SOURCE DATA:

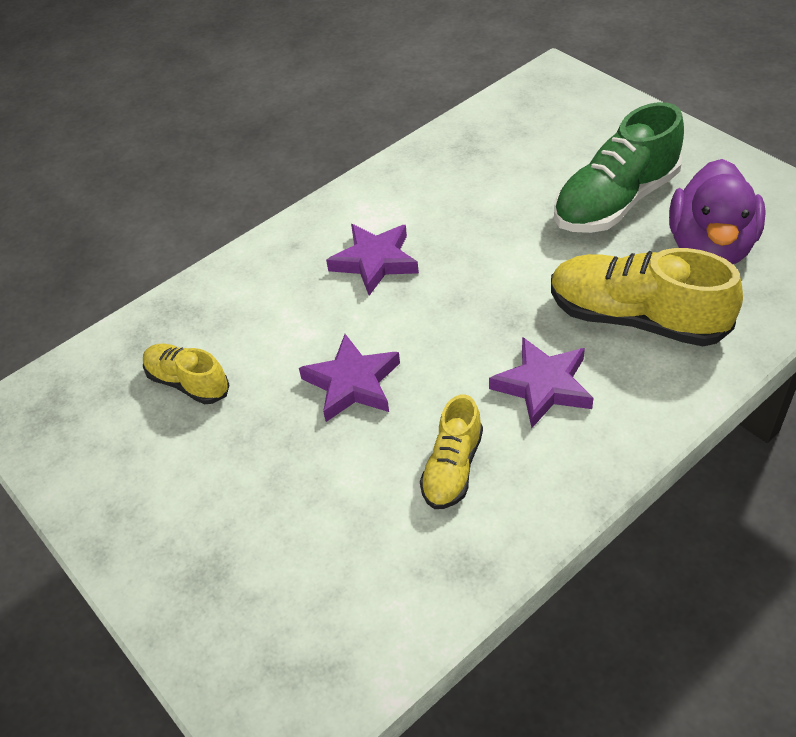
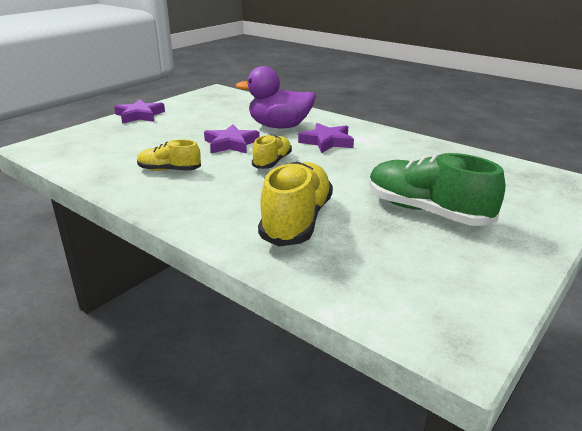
camera: 75 degrees right, 20 degrees down
(188, 383) = (230, 113): yellow shoe -> yellow shoe (272, 162)
(543, 386) = (230, 191): purple star -> purple star (139, 115)
(710, 248) = (390, 252): purple duck -> purple duck (279, 126)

ACTIVITY: Please provide a faithful transcription of all the data, pictures excluded.

RESULT OF THIS TASK:
camera: 75 degrees right, 20 degrees down
(188, 383) = (230, 113): yellow shoe -> yellow shoe (272, 162)
(543, 386) = (230, 191): purple star -> purple star (139, 115)
(710, 248) = (390, 252): purple duck -> purple duck (279, 126)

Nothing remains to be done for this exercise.